[Excerpts from a dataset]

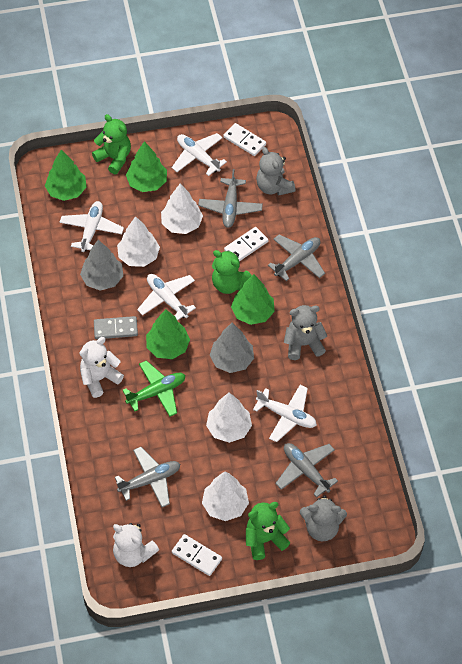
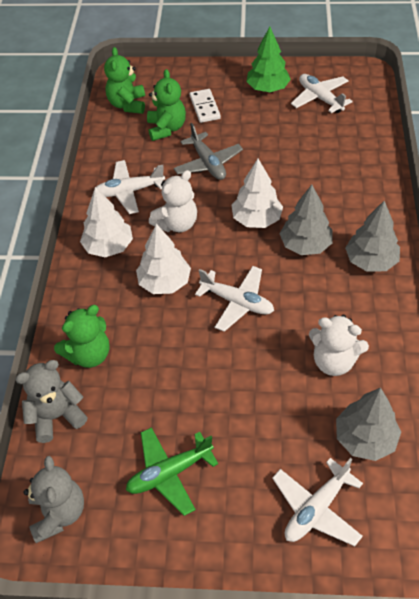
green tree: 4 -> 1
grey domino: 1 -> 0
grey plane: 4 -> 1
grey teddy bear: 3 -> 2
grey tree: 2 -> 3
white domino: 3 -> 1
white tree: 4 -> 3

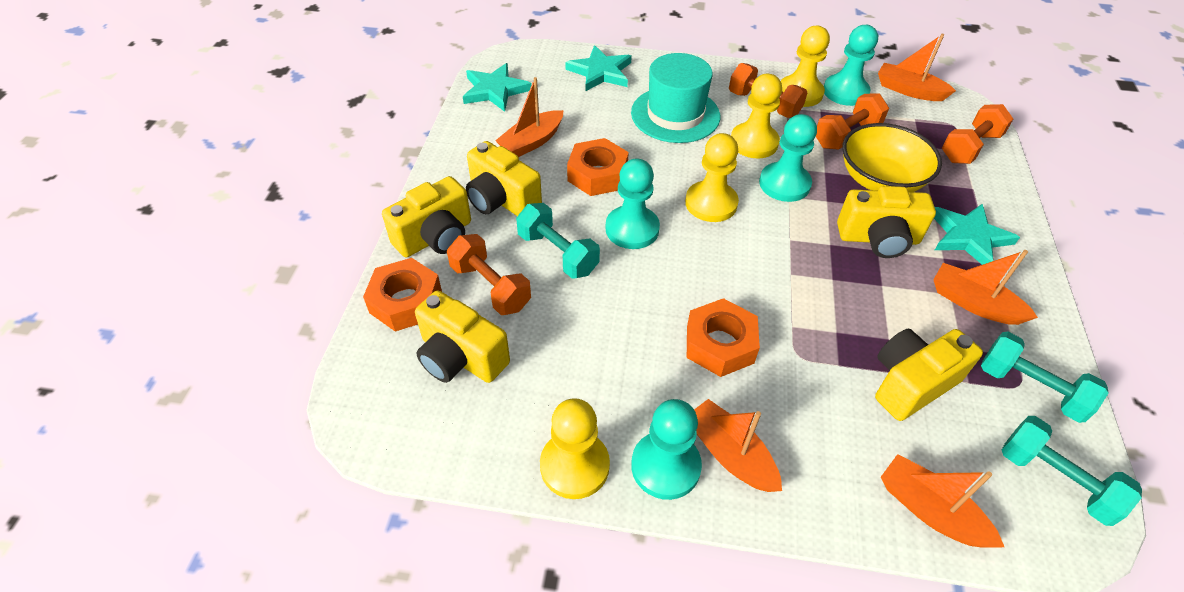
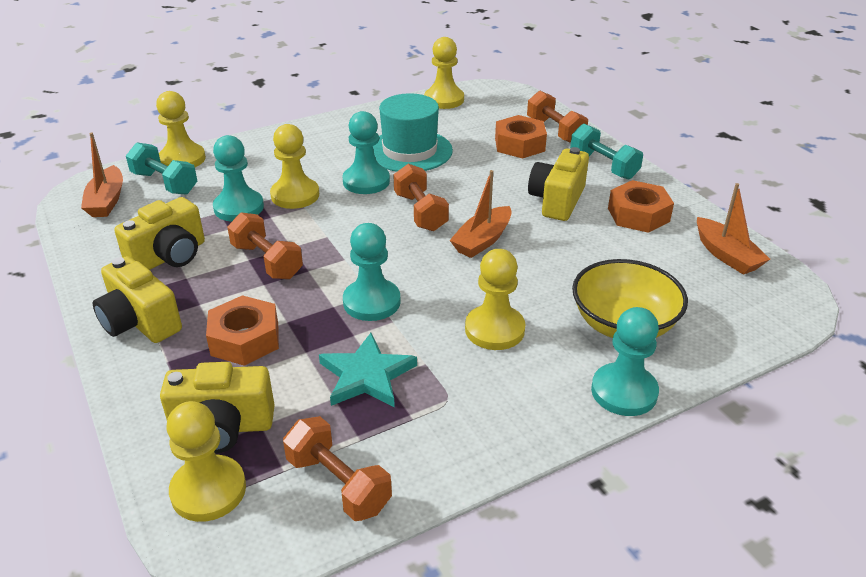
orange boat: 5 -> 3
turquoise dumbbell: 3 -> 2
turquoise star: 3 -> 1
yellow camera: 5 -> 4
yellow pawn: 4 -> 5

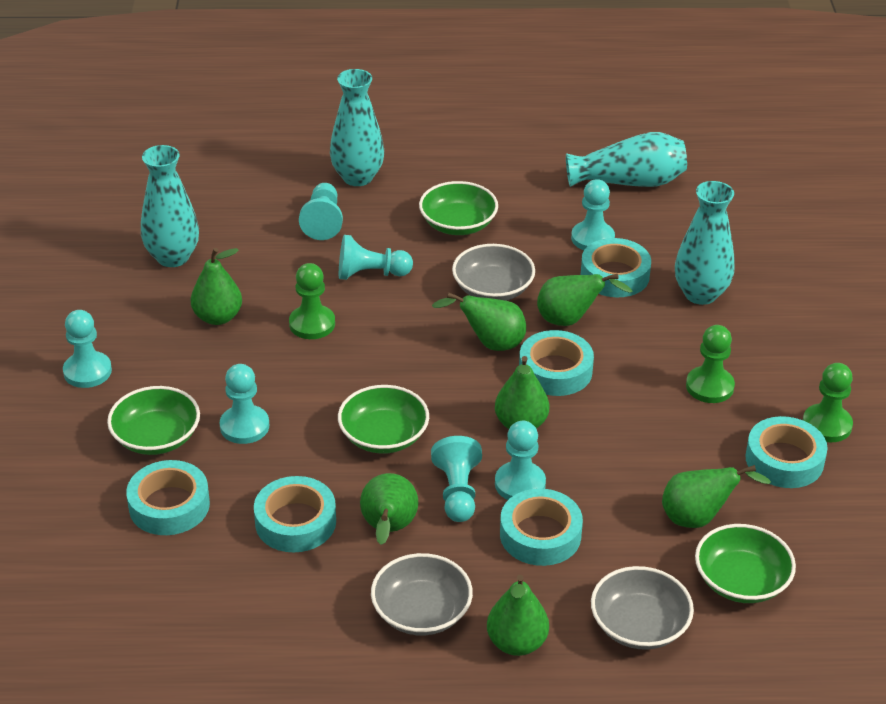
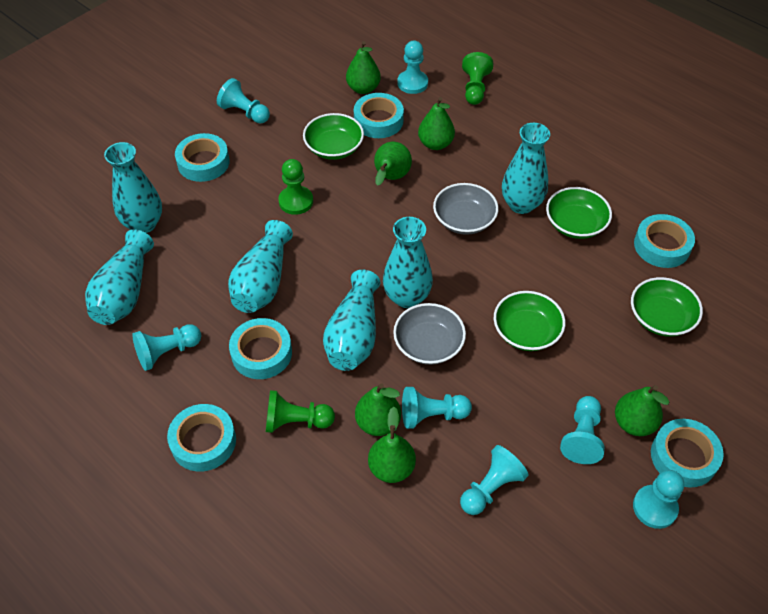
green pear: 7 -> 6
grey bowl: 3 -> 2
turquoise vase: 4 -> 6

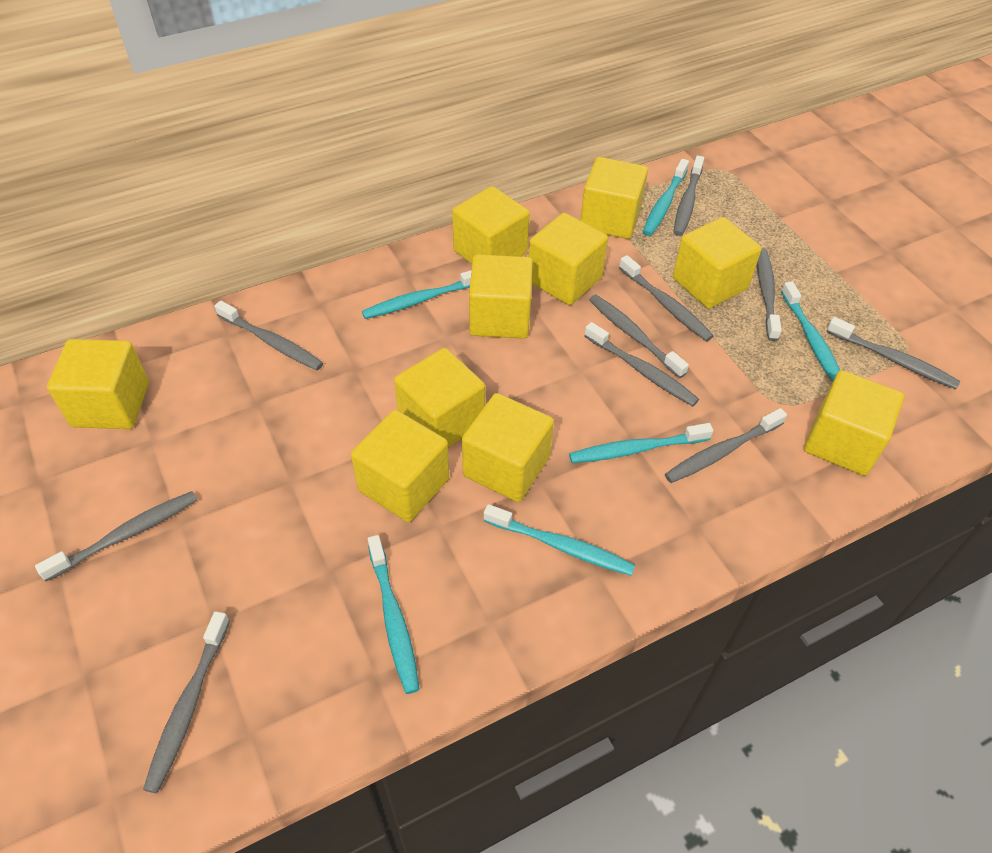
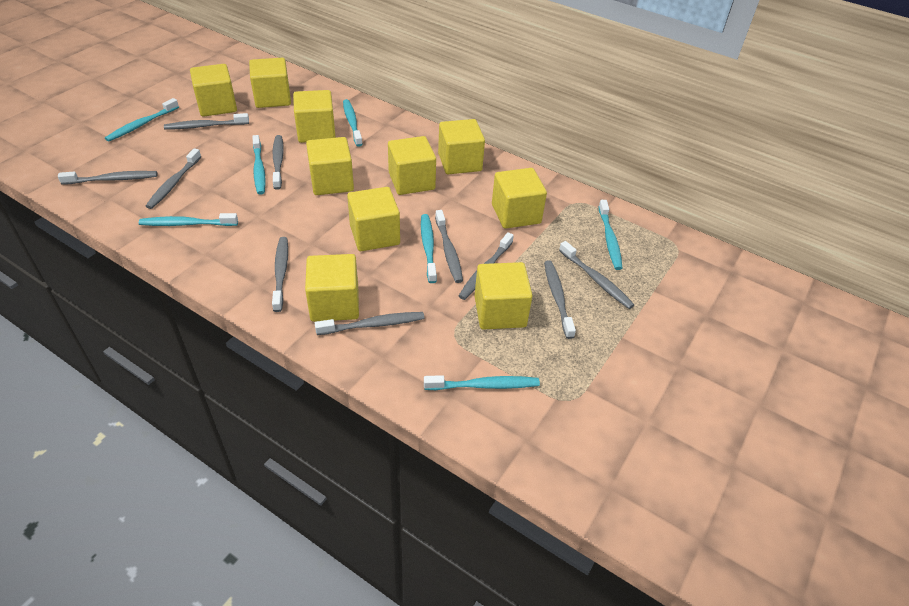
turquoise toothbrush: 6 -> 7

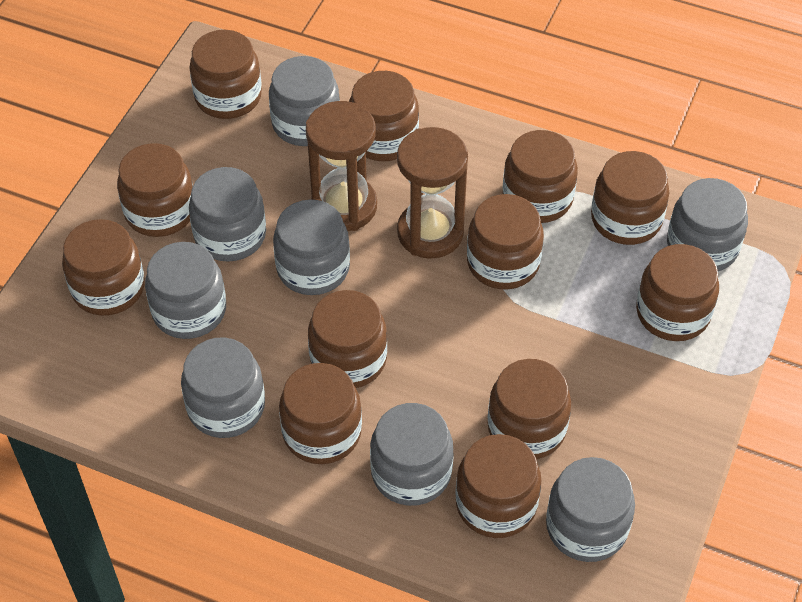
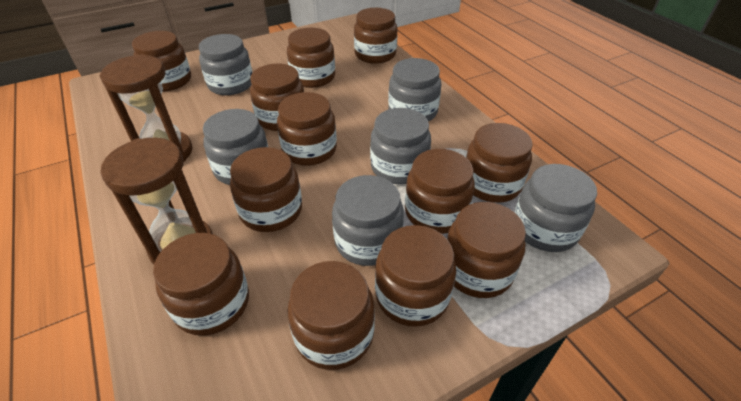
grey jar: 8 -> 6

** What you have to do **
Omit the pictures and print again exactly the lines from the one with "orange boat: 5 -> 3" through the final line of the entries, both ends included.

** Answer to this task **
orange boat: 5 -> 3
turquoise dumbbell: 3 -> 2
turquoise star: 3 -> 1
yellow camera: 5 -> 4
yellow pawn: 4 -> 5

green pear: 7 -> 6
grey bowl: 3 -> 2
turquoise vase: 4 -> 6

turquoise toothbrush: 6 -> 7

grey jar: 8 -> 6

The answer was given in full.